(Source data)

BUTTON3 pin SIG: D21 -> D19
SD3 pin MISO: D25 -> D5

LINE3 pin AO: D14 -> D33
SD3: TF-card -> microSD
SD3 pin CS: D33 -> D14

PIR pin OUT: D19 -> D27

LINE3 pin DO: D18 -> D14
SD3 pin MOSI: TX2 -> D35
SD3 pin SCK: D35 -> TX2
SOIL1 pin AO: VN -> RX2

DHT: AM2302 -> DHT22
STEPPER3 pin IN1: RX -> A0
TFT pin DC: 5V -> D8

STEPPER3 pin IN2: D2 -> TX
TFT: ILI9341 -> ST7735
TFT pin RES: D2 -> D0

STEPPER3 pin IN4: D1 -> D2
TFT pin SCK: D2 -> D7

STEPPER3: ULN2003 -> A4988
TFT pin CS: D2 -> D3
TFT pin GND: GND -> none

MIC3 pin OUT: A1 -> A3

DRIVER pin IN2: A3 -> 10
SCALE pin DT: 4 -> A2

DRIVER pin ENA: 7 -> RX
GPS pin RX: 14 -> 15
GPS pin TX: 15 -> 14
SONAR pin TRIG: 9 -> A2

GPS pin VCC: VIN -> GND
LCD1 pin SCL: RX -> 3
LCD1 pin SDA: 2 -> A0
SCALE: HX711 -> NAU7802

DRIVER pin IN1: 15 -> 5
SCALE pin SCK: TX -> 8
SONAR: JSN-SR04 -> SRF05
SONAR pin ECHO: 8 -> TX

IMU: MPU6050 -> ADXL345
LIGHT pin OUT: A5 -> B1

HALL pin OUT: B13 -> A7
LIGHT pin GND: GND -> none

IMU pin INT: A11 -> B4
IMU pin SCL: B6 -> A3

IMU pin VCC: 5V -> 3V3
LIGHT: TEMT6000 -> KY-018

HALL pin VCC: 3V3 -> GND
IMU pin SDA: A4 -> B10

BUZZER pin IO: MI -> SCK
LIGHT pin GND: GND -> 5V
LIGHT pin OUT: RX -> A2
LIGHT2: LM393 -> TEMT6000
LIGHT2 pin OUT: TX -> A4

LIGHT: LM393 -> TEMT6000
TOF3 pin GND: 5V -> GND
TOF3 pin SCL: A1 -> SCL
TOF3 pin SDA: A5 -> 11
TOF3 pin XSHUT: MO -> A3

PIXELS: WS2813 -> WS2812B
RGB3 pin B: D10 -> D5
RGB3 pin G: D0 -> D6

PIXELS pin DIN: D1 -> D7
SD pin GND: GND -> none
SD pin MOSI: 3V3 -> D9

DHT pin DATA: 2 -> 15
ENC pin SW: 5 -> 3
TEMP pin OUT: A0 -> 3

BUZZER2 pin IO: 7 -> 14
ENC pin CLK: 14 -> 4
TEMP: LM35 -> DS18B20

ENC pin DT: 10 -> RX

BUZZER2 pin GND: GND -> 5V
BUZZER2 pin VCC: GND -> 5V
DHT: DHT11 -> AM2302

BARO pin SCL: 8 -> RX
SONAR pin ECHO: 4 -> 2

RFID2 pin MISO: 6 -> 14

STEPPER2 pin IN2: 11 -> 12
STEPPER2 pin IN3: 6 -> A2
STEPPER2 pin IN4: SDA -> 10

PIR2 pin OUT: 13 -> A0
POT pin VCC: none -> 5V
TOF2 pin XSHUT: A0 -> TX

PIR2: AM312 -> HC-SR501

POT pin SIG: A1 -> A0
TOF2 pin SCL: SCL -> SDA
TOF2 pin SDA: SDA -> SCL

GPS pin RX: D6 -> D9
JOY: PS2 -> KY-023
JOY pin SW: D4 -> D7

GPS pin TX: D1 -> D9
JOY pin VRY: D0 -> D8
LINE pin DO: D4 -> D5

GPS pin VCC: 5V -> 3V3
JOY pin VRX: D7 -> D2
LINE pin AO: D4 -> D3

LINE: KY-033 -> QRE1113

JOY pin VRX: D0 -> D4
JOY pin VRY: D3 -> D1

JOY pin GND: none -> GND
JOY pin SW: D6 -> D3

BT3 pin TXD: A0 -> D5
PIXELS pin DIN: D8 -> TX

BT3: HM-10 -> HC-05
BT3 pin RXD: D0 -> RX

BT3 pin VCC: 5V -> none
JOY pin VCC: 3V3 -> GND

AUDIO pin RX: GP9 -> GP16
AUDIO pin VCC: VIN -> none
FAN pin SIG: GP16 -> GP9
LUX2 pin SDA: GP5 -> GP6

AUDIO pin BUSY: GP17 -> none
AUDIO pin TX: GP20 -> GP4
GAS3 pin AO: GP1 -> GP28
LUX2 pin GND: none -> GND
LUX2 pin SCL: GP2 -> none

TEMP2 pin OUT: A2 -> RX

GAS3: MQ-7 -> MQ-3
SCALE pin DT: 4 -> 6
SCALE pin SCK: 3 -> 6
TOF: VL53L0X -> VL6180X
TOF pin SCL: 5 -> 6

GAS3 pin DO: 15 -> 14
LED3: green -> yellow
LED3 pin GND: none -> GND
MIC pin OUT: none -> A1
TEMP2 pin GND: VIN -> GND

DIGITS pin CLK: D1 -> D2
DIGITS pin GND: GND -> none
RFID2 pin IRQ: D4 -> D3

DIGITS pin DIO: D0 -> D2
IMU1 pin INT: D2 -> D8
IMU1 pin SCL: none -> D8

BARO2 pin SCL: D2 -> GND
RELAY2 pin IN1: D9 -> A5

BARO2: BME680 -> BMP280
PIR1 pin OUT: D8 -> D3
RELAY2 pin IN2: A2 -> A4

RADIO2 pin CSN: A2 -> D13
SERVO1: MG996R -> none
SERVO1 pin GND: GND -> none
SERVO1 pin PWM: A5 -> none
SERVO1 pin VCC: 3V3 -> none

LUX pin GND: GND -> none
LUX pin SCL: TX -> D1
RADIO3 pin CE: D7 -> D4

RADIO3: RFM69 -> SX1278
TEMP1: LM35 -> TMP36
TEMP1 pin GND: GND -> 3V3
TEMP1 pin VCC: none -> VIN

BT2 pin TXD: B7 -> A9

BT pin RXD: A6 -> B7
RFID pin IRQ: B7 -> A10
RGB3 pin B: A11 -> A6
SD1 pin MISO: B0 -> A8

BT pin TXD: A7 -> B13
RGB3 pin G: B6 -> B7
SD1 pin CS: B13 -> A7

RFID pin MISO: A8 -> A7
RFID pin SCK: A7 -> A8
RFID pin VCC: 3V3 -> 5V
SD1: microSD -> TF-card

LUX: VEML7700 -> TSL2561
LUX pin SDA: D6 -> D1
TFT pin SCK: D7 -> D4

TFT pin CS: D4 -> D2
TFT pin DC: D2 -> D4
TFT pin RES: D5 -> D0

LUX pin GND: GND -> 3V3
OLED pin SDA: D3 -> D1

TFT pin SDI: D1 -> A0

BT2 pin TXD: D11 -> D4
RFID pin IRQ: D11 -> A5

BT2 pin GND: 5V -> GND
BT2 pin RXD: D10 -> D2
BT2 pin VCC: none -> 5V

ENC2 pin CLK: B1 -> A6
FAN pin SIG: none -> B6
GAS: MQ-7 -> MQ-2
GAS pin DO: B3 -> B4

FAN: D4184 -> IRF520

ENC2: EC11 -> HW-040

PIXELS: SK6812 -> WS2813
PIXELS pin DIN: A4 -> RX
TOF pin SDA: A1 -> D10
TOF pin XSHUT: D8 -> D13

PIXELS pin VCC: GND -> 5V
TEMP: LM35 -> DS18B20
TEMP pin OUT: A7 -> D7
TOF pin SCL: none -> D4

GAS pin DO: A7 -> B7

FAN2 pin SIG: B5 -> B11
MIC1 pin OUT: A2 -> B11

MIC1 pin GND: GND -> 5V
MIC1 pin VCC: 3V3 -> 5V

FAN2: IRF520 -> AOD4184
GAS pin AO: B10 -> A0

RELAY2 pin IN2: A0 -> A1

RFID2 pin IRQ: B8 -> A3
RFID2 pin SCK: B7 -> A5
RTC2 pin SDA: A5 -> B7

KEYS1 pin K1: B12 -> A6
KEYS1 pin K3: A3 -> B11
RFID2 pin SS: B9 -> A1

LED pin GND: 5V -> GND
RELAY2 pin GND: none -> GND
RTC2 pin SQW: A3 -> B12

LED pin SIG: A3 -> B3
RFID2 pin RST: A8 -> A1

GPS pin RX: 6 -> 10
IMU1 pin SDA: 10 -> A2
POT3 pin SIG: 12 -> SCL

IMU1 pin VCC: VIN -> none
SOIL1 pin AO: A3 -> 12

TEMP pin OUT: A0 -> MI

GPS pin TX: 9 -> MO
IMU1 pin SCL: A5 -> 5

== What you need to do ==
The word to find is "PIXELS". Copy every line of the data that holds it.

== Reply ==
PIXELS: WS2813 -> WS2812B
PIXELS pin DIN: D1 -> D7
PIXELS pin DIN: D8 -> TX
PIXELS: SK6812 -> WS2813
PIXELS pin DIN: A4 -> RX
PIXELS pin VCC: GND -> 5V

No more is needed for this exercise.